**WHAT IS BEING ASKED**
Print nothing except the lines of the listing below from the line with "building: [514,80,584,121] -> none" to the line with "building: [560,676,627,732] -> none", each exactly as written, both ends included.

**PROVIDED ENTRIES**
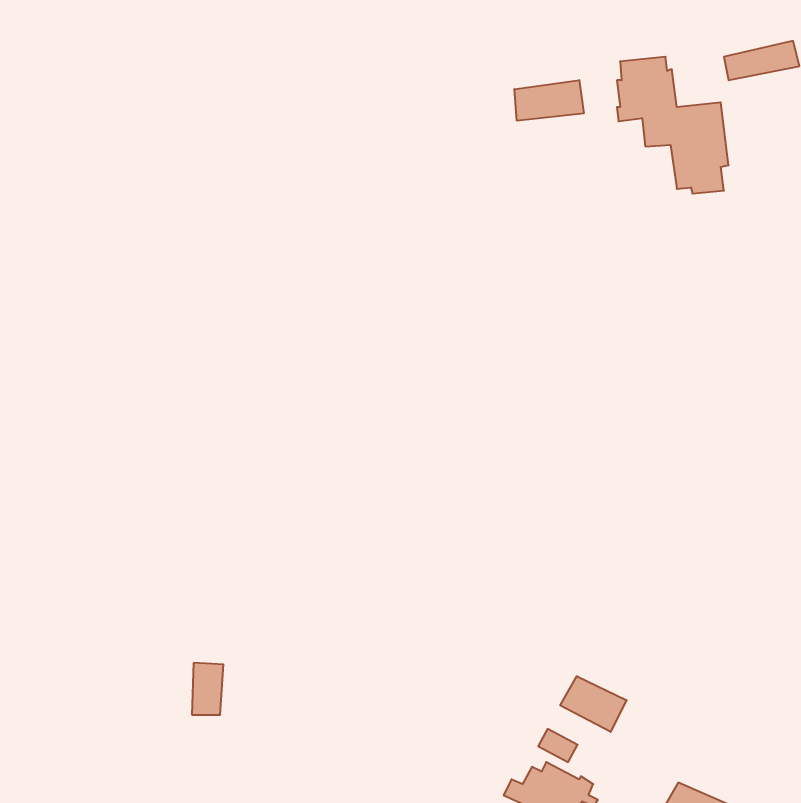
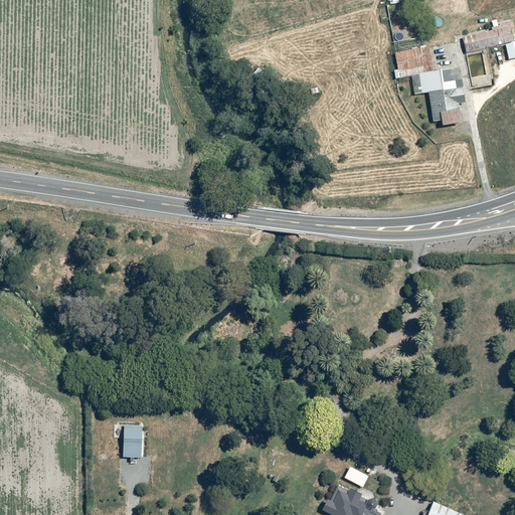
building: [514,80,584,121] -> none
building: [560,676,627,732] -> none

* * *

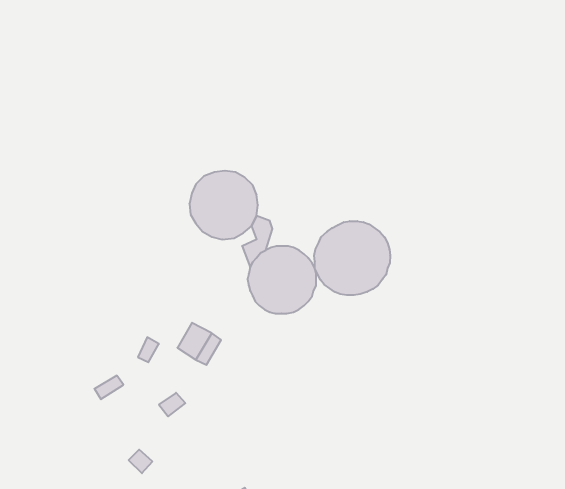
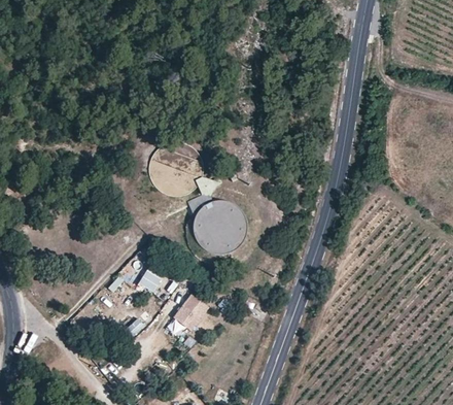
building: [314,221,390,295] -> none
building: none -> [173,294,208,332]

---

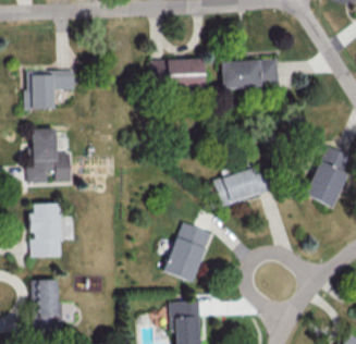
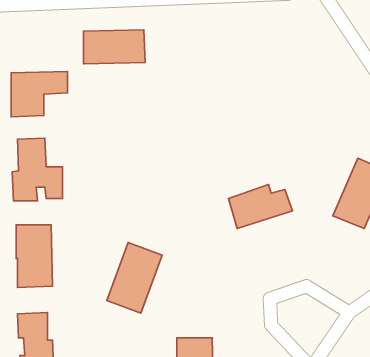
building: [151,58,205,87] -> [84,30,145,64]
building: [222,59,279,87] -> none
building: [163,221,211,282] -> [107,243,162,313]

**EXERCISE RESULT**
building: [514,80,584,121] -> none
building: [560,676,627,732] -> none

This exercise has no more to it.